AIM OF THE EXERCISE: Output the entire listing that follows verbatim.

SUPPLIED RECORDS:
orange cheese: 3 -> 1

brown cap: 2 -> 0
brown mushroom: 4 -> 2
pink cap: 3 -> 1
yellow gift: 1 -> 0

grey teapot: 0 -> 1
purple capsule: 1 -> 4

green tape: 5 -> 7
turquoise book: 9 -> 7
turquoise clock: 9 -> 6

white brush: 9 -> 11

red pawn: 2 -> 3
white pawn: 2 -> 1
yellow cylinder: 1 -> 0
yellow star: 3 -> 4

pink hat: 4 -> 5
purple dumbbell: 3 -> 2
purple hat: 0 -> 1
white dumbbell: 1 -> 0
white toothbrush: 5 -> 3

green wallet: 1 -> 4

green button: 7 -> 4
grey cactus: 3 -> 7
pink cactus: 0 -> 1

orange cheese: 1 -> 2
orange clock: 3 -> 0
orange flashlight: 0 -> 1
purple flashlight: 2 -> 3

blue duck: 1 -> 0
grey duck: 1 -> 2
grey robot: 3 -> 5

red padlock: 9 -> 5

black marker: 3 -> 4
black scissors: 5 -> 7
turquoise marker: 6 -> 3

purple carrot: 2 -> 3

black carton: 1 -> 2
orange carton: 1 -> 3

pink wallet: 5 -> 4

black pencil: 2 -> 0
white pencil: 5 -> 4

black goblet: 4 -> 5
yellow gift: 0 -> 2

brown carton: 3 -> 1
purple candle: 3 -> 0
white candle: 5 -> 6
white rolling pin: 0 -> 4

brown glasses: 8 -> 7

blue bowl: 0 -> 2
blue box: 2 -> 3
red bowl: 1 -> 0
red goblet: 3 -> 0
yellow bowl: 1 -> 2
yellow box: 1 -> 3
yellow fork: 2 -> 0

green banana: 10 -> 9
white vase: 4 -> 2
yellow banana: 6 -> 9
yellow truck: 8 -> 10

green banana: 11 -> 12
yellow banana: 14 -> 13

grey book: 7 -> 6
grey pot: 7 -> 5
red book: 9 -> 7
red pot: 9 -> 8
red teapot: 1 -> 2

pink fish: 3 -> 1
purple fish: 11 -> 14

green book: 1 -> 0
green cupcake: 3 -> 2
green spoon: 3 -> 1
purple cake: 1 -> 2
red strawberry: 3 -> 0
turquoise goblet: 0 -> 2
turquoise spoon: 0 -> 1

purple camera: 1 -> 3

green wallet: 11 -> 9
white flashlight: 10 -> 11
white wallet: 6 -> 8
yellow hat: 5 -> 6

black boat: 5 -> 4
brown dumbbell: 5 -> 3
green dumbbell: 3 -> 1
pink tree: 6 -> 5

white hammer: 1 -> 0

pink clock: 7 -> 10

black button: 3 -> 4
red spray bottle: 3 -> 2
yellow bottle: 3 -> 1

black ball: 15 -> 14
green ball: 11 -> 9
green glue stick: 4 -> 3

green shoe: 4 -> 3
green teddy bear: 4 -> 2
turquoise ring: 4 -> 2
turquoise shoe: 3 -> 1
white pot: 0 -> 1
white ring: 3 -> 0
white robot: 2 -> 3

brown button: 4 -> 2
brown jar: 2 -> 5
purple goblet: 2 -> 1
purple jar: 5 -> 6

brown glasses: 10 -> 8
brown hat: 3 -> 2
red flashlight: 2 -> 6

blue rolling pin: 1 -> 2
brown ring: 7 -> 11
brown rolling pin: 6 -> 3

SOLUTION TO THIS PROBLEM:
orange cheese: 3 -> 1

brown cap: 2 -> 0
brown mushroom: 4 -> 2
pink cap: 3 -> 1
yellow gift: 1 -> 0

grey teapot: 0 -> 1
purple capsule: 1 -> 4

green tape: 5 -> 7
turquoise book: 9 -> 7
turquoise clock: 9 -> 6

white brush: 9 -> 11

red pawn: 2 -> 3
white pawn: 2 -> 1
yellow cylinder: 1 -> 0
yellow star: 3 -> 4

pink hat: 4 -> 5
purple dumbbell: 3 -> 2
purple hat: 0 -> 1
white dumbbell: 1 -> 0
white toothbrush: 5 -> 3

green wallet: 1 -> 4

green button: 7 -> 4
grey cactus: 3 -> 7
pink cactus: 0 -> 1

orange cheese: 1 -> 2
orange clock: 3 -> 0
orange flashlight: 0 -> 1
purple flashlight: 2 -> 3

blue duck: 1 -> 0
grey duck: 1 -> 2
grey robot: 3 -> 5

red padlock: 9 -> 5

black marker: 3 -> 4
black scissors: 5 -> 7
turquoise marker: 6 -> 3

purple carrot: 2 -> 3

black carton: 1 -> 2
orange carton: 1 -> 3

pink wallet: 5 -> 4

black pencil: 2 -> 0
white pencil: 5 -> 4

black goblet: 4 -> 5
yellow gift: 0 -> 2

brown carton: 3 -> 1
purple candle: 3 -> 0
white candle: 5 -> 6
white rolling pin: 0 -> 4

brown glasses: 8 -> 7

blue bowl: 0 -> 2
blue box: 2 -> 3
red bowl: 1 -> 0
red goblet: 3 -> 0
yellow bowl: 1 -> 2
yellow box: 1 -> 3
yellow fork: 2 -> 0

green banana: 10 -> 9
white vase: 4 -> 2
yellow banana: 6 -> 9
yellow truck: 8 -> 10

green banana: 11 -> 12
yellow banana: 14 -> 13

grey book: 7 -> 6
grey pot: 7 -> 5
red book: 9 -> 7
red pot: 9 -> 8
red teapot: 1 -> 2

pink fish: 3 -> 1
purple fish: 11 -> 14

green book: 1 -> 0
green cupcake: 3 -> 2
green spoon: 3 -> 1
purple cake: 1 -> 2
red strawberry: 3 -> 0
turquoise goblet: 0 -> 2
turquoise spoon: 0 -> 1

purple camera: 1 -> 3

green wallet: 11 -> 9
white flashlight: 10 -> 11
white wallet: 6 -> 8
yellow hat: 5 -> 6

black boat: 5 -> 4
brown dumbbell: 5 -> 3
green dumbbell: 3 -> 1
pink tree: 6 -> 5

white hammer: 1 -> 0

pink clock: 7 -> 10

black button: 3 -> 4
red spray bottle: 3 -> 2
yellow bottle: 3 -> 1

black ball: 15 -> 14
green ball: 11 -> 9
green glue stick: 4 -> 3

green shoe: 4 -> 3
green teddy bear: 4 -> 2
turquoise ring: 4 -> 2
turquoise shoe: 3 -> 1
white pot: 0 -> 1
white ring: 3 -> 0
white robot: 2 -> 3

brown button: 4 -> 2
brown jar: 2 -> 5
purple goblet: 2 -> 1
purple jar: 5 -> 6

brown glasses: 10 -> 8
brown hat: 3 -> 2
red flashlight: 2 -> 6

blue rolling pin: 1 -> 2
brown ring: 7 -> 11
brown rolling pin: 6 -> 3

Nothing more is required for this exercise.